→ **Action item**
Nothing in the records may be left out; restate them word for word.

Dataset records
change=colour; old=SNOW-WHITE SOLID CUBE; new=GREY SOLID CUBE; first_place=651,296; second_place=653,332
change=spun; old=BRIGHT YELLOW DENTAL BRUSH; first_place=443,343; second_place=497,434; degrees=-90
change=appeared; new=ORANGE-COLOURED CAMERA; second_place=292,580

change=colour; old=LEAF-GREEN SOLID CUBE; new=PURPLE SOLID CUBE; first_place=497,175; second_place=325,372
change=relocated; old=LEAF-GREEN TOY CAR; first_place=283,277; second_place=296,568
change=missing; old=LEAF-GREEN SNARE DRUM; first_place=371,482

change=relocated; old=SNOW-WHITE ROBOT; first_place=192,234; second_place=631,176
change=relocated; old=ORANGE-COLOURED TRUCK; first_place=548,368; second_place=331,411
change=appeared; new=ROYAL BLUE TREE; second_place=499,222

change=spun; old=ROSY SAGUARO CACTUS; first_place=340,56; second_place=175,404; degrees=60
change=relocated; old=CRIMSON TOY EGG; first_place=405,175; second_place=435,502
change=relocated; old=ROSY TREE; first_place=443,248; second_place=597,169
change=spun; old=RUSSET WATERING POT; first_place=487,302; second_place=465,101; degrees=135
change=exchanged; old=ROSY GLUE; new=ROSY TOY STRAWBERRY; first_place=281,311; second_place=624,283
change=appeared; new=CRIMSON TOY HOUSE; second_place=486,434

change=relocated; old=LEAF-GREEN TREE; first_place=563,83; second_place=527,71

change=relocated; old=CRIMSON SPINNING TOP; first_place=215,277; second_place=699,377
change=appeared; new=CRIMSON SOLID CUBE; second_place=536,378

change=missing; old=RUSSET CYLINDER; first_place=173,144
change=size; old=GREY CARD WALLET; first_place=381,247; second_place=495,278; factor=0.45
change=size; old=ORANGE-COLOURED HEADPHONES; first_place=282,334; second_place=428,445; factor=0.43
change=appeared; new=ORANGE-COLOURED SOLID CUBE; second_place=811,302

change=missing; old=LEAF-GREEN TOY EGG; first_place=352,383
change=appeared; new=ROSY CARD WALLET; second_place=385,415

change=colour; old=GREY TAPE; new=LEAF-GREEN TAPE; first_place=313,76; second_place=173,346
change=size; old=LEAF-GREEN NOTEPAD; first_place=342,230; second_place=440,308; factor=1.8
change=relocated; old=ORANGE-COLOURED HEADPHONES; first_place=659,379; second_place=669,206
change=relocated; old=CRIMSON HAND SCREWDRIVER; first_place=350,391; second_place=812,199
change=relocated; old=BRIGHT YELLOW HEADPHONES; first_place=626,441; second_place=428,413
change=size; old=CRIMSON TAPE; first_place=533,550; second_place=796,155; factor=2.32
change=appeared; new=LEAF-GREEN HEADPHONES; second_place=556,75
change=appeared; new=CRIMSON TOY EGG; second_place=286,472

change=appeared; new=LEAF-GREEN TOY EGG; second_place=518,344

→ **Reply to the exercise**
change=colour; old=SNOW-WHITE SOLID CUBE; new=GREY SOLID CUBE; first_place=651,296; second_place=653,332
change=spun; old=BRIGHT YELLOW DENTAL BRUSH; first_place=443,343; second_place=497,434; degrees=-90
change=appeared; new=ORANGE-COLOURED CAMERA; second_place=292,580

change=colour; old=LEAF-GREEN SOLID CUBE; new=PURPLE SOLID CUBE; first_place=497,175; second_place=325,372
change=relocated; old=LEAF-GREEN TOY CAR; first_place=283,277; second_place=296,568
change=missing; old=LEAF-GREEN SNARE DRUM; first_place=371,482

change=relocated; old=SNOW-WHITE ROBOT; first_place=192,234; second_place=631,176
change=relocated; old=ORANGE-COLOURED TRUCK; first_place=548,368; second_place=331,411
change=appeared; new=ROYAL BLUE TREE; second_place=499,222

change=spun; old=ROSY SAGUARO CACTUS; first_place=340,56; second_place=175,404; degrees=60
change=relocated; old=CRIMSON TOY EGG; first_place=405,175; second_place=435,502
change=relocated; old=ROSY TREE; first_place=443,248; second_place=597,169
change=spun; old=RUSSET WATERING POT; first_place=487,302; second_place=465,101; degrees=135
change=exchanged; old=ROSY GLUE; new=ROSY TOY STRAWBERRY; first_place=281,311; second_place=624,283
change=appeared; new=CRIMSON TOY HOUSE; second_place=486,434

change=relocated; old=LEAF-GREEN TREE; first_place=563,83; second_place=527,71

change=relocated; old=CRIMSON SPINNING TOP; first_place=215,277; second_place=699,377
change=appeared; new=CRIMSON SOLID CUBE; second_place=536,378

change=missing; old=RUSSET CYLINDER; first_place=173,144
change=size; old=GREY CARD WALLET; first_place=381,247; second_place=495,278; factor=0.45
change=size; old=ORANGE-COLOURED HEADPHONES; first_place=282,334; second_place=428,445; factor=0.43
change=appeared; new=ORANGE-COLOURED SOLID CUBE; second_place=811,302

change=missing; old=LEAF-GREEN TOY EGG; first_place=352,383
change=appeared; new=ROSY CARD WALLET; second_place=385,415

change=colour; old=GREY TAPE; new=LEAF-GREEN TAPE; first_place=313,76; second_place=173,346
change=size; old=LEAF-GREEN NOTEPAD; first_place=342,230; second_place=440,308; factor=1.8
change=relocated; old=ORANGE-COLOURED HEADPHONES; first_place=659,379; second_place=669,206
change=relocated; old=CRIMSON HAND SCREWDRIVER; first_place=350,391; second_place=812,199
change=relocated; old=BRIGHT YELLOW HEADPHONES; first_place=626,441; second_place=428,413
change=size; old=CRIMSON TAPE; first_place=533,550; second_place=796,155; factor=2.32
change=appeared; new=LEAF-GREEN HEADPHONES; second_place=556,75
change=appeared; new=CRIMSON TOY EGG; second_place=286,472

change=appeared; new=LEAF-GREEN TOY EGG; second_place=518,344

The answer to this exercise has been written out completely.